- **EXERCISE DIRECTIONS**
The complete data, repeated exactly, should form your response.

- **DATA EXTRACTS**
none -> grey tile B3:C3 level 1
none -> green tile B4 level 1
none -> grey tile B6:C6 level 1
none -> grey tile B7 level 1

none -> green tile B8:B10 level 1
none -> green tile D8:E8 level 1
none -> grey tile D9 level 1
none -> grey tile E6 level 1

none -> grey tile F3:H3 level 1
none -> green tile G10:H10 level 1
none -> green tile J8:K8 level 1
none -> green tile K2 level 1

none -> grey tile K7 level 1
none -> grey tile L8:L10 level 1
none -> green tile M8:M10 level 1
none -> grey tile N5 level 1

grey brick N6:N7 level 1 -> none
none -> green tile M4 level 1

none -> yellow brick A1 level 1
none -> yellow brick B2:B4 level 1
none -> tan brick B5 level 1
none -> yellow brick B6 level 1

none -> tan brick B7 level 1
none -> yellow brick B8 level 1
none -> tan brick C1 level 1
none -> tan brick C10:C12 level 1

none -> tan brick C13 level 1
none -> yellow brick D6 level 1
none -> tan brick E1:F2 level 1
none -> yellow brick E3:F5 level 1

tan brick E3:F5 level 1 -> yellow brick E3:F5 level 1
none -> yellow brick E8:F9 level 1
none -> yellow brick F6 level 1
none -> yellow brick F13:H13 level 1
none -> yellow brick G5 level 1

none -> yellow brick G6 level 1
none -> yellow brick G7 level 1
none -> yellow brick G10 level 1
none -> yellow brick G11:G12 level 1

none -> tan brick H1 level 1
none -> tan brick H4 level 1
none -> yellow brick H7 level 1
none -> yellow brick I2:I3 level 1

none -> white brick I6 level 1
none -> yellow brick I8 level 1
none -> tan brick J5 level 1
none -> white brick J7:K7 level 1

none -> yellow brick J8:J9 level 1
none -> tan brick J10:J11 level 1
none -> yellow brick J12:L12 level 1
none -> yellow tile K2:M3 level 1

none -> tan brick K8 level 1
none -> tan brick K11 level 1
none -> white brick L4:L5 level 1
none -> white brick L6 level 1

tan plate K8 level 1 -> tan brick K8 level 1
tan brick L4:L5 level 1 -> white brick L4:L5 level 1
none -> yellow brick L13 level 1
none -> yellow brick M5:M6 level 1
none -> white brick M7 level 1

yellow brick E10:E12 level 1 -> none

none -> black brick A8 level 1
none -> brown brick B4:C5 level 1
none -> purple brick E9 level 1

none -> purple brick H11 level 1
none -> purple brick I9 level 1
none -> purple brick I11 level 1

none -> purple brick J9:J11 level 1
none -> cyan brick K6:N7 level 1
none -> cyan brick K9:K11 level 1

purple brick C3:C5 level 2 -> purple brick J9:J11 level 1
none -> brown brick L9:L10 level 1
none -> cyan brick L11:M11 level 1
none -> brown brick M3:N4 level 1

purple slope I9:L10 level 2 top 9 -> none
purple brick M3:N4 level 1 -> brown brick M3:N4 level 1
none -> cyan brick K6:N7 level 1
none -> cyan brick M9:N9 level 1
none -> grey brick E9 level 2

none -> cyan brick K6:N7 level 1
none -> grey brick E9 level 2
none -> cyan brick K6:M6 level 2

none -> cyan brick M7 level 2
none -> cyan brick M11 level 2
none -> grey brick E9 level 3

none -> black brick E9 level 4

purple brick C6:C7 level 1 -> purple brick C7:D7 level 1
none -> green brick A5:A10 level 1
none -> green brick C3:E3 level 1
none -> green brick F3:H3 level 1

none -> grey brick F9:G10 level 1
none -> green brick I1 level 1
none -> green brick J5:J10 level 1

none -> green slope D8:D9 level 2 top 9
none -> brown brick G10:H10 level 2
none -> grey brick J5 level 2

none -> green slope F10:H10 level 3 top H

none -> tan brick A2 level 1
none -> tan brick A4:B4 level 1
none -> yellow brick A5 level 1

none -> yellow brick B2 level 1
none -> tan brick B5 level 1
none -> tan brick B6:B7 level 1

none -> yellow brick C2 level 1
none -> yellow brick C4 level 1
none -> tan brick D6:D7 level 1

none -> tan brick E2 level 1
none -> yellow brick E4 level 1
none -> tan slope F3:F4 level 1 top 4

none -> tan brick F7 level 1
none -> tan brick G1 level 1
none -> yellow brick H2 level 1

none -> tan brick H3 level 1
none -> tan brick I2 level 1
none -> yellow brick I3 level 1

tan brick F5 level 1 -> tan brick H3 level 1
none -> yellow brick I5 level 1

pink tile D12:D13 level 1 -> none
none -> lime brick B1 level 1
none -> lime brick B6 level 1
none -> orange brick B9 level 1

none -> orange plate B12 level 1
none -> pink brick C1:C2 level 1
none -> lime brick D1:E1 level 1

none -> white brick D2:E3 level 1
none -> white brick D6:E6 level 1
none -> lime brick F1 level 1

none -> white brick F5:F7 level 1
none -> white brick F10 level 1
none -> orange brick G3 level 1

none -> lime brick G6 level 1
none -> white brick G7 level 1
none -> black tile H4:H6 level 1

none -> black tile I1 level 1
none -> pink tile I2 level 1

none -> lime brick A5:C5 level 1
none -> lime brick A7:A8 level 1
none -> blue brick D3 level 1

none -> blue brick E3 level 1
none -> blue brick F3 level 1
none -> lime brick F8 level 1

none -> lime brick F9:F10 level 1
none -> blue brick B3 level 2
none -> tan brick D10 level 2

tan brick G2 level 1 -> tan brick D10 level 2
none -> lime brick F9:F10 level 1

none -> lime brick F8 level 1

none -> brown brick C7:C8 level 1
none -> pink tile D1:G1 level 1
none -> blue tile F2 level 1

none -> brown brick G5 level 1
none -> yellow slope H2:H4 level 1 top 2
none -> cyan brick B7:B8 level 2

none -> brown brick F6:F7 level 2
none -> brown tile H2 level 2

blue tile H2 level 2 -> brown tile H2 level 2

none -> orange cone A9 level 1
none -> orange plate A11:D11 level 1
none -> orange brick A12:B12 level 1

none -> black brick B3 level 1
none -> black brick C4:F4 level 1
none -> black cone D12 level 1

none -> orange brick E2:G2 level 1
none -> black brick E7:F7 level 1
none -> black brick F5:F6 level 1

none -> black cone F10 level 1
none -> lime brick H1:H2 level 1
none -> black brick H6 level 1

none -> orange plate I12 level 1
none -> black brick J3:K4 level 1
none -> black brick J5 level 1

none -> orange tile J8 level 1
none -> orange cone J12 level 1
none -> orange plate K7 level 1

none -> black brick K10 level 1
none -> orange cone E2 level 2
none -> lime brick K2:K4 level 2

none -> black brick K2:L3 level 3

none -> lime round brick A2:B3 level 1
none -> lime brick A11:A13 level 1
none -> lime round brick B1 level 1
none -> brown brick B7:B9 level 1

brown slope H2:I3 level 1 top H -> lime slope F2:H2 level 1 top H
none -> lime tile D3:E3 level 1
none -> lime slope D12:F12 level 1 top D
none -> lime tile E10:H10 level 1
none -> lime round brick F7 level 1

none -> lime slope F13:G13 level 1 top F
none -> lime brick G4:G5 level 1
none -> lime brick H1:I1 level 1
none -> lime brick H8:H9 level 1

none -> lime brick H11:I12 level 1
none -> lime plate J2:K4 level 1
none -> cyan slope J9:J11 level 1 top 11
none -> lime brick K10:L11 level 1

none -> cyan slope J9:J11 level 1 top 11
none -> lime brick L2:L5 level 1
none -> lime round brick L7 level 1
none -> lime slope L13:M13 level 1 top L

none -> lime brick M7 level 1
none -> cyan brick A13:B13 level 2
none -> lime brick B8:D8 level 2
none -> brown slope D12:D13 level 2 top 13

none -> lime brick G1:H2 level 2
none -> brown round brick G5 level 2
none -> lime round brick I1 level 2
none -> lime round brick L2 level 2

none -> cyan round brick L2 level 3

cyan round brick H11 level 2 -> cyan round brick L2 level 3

- **WRITTEN RESPONSE**
none -> grey tile B3:C3 level 1
none -> green tile B4 level 1
none -> grey tile B6:C6 level 1
none -> grey tile B7 level 1

none -> green tile B8:B10 level 1
none -> green tile D8:E8 level 1
none -> grey tile D9 level 1
none -> grey tile E6 level 1

none -> grey tile F3:H3 level 1
none -> green tile G10:H10 level 1
none -> green tile J8:K8 level 1
none -> green tile K2 level 1

none -> grey tile K7 level 1
none -> grey tile L8:L10 level 1
none -> green tile M8:M10 level 1
none -> grey tile N5 level 1

grey brick N6:N7 level 1 -> none
none -> green tile M4 level 1

none -> yellow brick A1 level 1
none -> yellow brick B2:B4 level 1
none -> tan brick B5 level 1
none -> yellow brick B6 level 1

none -> tan brick B7 level 1
none -> yellow brick B8 level 1
none -> tan brick C1 level 1
none -> tan brick C10:C12 level 1

none -> tan brick C13 level 1
none -> yellow brick D6 level 1
none -> tan brick E1:F2 level 1
none -> yellow brick E3:F5 level 1

tan brick E3:F5 level 1 -> yellow brick E3:F5 level 1
none -> yellow brick E8:F9 level 1
none -> yellow brick F6 level 1
none -> yellow brick F13:H13 level 1
none -> yellow brick G5 level 1

none -> yellow brick G6 level 1
none -> yellow brick G7 level 1
none -> yellow brick G10 level 1
none -> yellow brick G11:G12 level 1

none -> tan brick H1 level 1
none -> tan brick H4 level 1
none -> yellow brick H7 level 1
none -> yellow brick I2:I3 level 1

none -> white brick I6 level 1
none -> yellow brick I8 level 1
none -> tan brick J5 level 1
none -> white brick J7:K7 level 1

none -> yellow brick J8:J9 level 1
none -> tan brick J10:J11 level 1
none -> yellow brick J12:L12 level 1
none -> yellow tile K2:M3 level 1

none -> tan brick K8 level 1
none -> tan brick K11 level 1
none -> white brick L4:L5 level 1
none -> white brick L6 level 1

tan plate K8 level 1 -> tan brick K8 level 1
tan brick L4:L5 level 1 -> white brick L4:L5 level 1
none -> yellow brick L13 level 1
none -> yellow brick M5:M6 level 1
none -> white brick M7 level 1

yellow brick E10:E12 level 1 -> none

none -> black brick A8 level 1
none -> brown brick B4:C5 level 1
none -> purple brick E9 level 1

none -> purple brick H11 level 1
none -> purple brick I9 level 1
none -> purple brick I11 level 1

none -> purple brick J9:J11 level 1
none -> cyan brick K6:N7 level 1
none -> cyan brick K9:K11 level 1

purple brick C3:C5 level 2 -> purple brick J9:J11 level 1
none -> brown brick L9:L10 level 1
none -> cyan brick L11:M11 level 1
none -> brown brick M3:N4 level 1

purple slope I9:L10 level 2 top 9 -> none
purple brick M3:N4 level 1 -> brown brick M3:N4 level 1
none -> cyan brick K6:N7 level 1
none -> cyan brick M9:N9 level 1
none -> grey brick E9 level 2

none -> cyan brick K6:N7 level 1
none -> grey brick E9 level 2
none -> cyan brick K6:M6 level 2

none -> cyan brick M7 level 2
none -> cyan brick M11 level 2
none -> grey brick E9 level 3

none -> black brick E9 level 4

purple brick C6:C7 level 1 -> purple brick C7:D7 level 1
none -> green brick A5:A10 level 1
none -> green brick C3:E3 level 1
none -> green brick F3:H3 level 1

none -> grey brick F9:G10 level 1
none -> green brick I1 level 1
none -> green brick J5:J10 level 1

none -> green slope D8:D9 level 2 top 9
none -> brown brick G10:H10 level 2
none -> grey brick J5 level 2

none -> green slope F10:H10 level 3 top H

none -> tan brick A2 level 1
none -> tan brick A4:B4 level 1
none -> yellow brick A5 level 1

none -> yellow brick B2 level 1
none -> tan brick B5 level 1
none -> tan brick B6:B7 level 1

none -> yellow brick C2 level 1
none -> yellow brick C4 level 1
none -> tan brick D6:D7 level 1

none -> tan brick E2 level 1
none -> yellow brick E4 level 1
none -> tan slope F3:F4 level 1 top 4

none -> tan brick F7 level 1
none -> tan brick G1 level 1
none -> yellow brick H2 level 1

none -> tan brick H3 level 1
none -> tan brick I2 level 1
none -> yellow brick I3 level 1

tan brick F5 level 1 -> tan brick H3 level 1
none -> yellow brick I5 level 1

pink tile D12:D13 level 1 -> none
none -> lime brick B1 level 1
none -> lime brick B6 level 1
none -> orange brick B9 level 1

none -> orange plate B12 level 1
none -> pink brick C1:C2 level 1
none -> lime brick D1:E1 level 1

none -> white brick D2:E3 level 1
none -> white brick D6:E6 level 1
none -> lime brick F1 level 1

none -> white brick F5:F7 level 1
none -> white brick F10 level 1
none -> orange brick G3 level 1

none -> lime brick G6 level 1
none -> white brick G7 level 1
none -> black tile H4:H6 level 1

none -> black tile I1 level 1
none -> pink tile I2 level 1

none -> lime brick A5:C5 level 1
none -> lime brick A7:A8 level 1
none -> blue brick D3 level 1

none -> blue brick E3 level 1
none -> blue brick F3 level 1
none -> lime brick F8 level 1

none -> lime brick F9:F10 level 1
none -> blue brick B3 level 2
none -> tan brick D10 level 2

tan brick G2 level 1 -> tan brick D10 level 2
none -> lime brick F9:F10 level 1

none -> lime brick F8 level 1

none -> brown brick C7:C8 level 1
none -> pink tile D1:G1 level 1
none -> blue tile F2 level 1

none -> brown brick G5 level 1
none -> yellow slope H2:H4 level 1 top 2
none -> cyan brick B7:B8 level 2

none -> brown brick F6:F7 level 2
none -> brown tile H2 level 2

blue tile H2 level 2 -> brown tile H2 level 2

none -> orange cone A9 level 1
none -> orange plate A11:D11 level 1
none -> orange brick A12:B12 level 1

none -> black brick B3 level 1
none -> black brick C4:F4 level 1
none -> black cone D12 level 1

none -> orange brick E2:G2 level 1
none -> black brick E7:F7 level 1
none -> black brick F5:F6 level 1

none -> black cone F10 level 1
none -> lime brick H1:H2 level 1
none -> black brick H6 level 1

none -> orange plate I12 level 1
none -> black brick J3:K4 level 1
none -> black brick J5 level 1

none -> orange tile J8 level 1
none -> orange cone J12 level 1
none -> orange plate K7 level 1

none -> black brick K10 level 1
none -> orange cone E2 level 2
none -> lime brick K2:K4 level 2

none -> black brick K2:L3 level 3

none -> lime round brick A2:B3 level 1
none -> lime brick A11:A13 level 1
none -> lime round brick B1 level 1
none -> brown brick B7:B9 level 1

brown slope H2:I3 level 1 top H -> lime slope F2:H2 level 1 top H
none -> lime tile D3:E3 level 1
none -> lime slope D12:F12 level 1 top D
none -> lime tile E10:H10 level 1
none -> lime round brick F7 level 1

none -> lime slope F13:G13 level 1 top F
none -> lime brick G4:G5 level 1
none -> lime brick H1:I1 level 1
none -> lime brick H8:H9 level 1

none -> lime brick H11:I12 level 1
none -> lime plate J2:K4 level 1
none -> cyan slope J9:J11 level 1 top 11
none -> lime brick K10:L11 level 1

none -> cyan slope J9:J11 level 1 top 11
none -> lime brick L2:L5 level 1
none -> lime round brick L7 level 1
none -> lime slope L13:M13 level 1 top L

none -> lime brick M7 level 1
none -> cyan brick A13:B13 level 2
none -> lime brick B8:D8 level 2
none -> brown slope D12:D13 level 2 top 13

none -> lime brick G1:H2 level 2
none -> brown round brick G5 level 2
none -> lime round brick I1 level 2
none -> lime round brick L2 level 2

none -> cyan round brick L2 level 3

cyan round brick H11 level 2 -> cyan round brick L2 level 3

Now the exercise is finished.